_Work instruction_
Reproduce the entries that follow exactly. No picture should appear in the result.
Start of Data extract
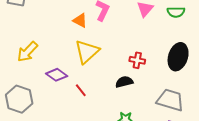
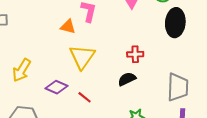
black ellipse: (178, 57) -> (175, 23), moved
gray trapezoid: (170, 100) -> (178, 87), turned 88

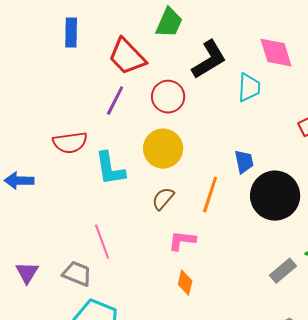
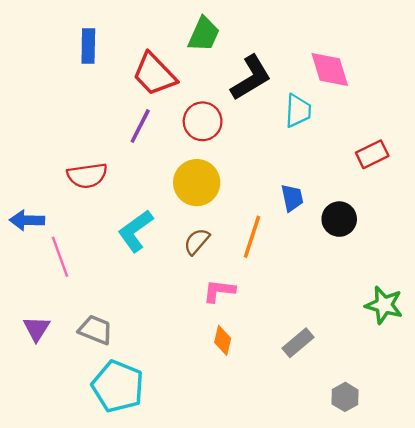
cyan L-shape: (110, 169) -> (135, 231), moved, turned 63
black circle: (275, 196) -> (339, 219), moved, size x0.6
pink line: (102, 242) -> (60, 257), moved
gray rectangle: (283, 271) -> (298, 343), moved

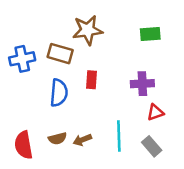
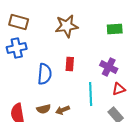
brown rectangle: (60, 54) -> (19, 22), moved
purple cross: (142, 84) -> (109, 67), turned 30
cyan line: (119, 136) -> (91, 94), moved

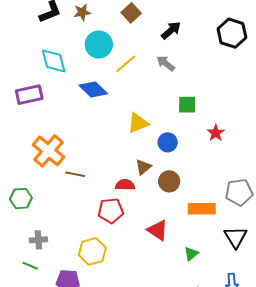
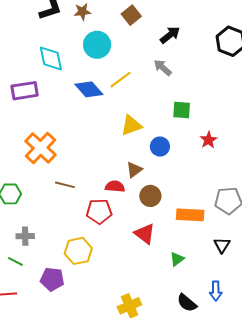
yellow line: (126, 64) -> (121, 80), moved
brown line: (75, 174) -> (65, 185), moved
brown circle: (169, 181) -> (150, 196), moved
black triangle: (235, 237) -> (222, 245), size x0.7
End of Data extract
_Written answer_
black ellipse: (178, 57) -> (175, 23), moved
gray trapezoid: (170, 100) -> (178, 87), turned 88

cyan L-shape: (110, 169) -> (135, 231), moved, turned 63
black circle: (275, 196) -> (339, 219), moved, size x0.6
pink line: (102, 242) -> (60, 257), moved
gray rectangle: (283, 271) -> (298, 343), moved

brown rectangle: (60, 54) -> (19, 22), moved
purple cross: (142, 84) -> (109, 67), turned 30
cyan line: (119, 136) -> (91, 94), moved

yellow line: (126, 64) -> (121, 80), moved
brown line: (75, 174) -> (65, 185), moved
brown circle: (169, 181) -> (150, 196), moved
black triangle: (235, 237) -> (222, 245), size x0.7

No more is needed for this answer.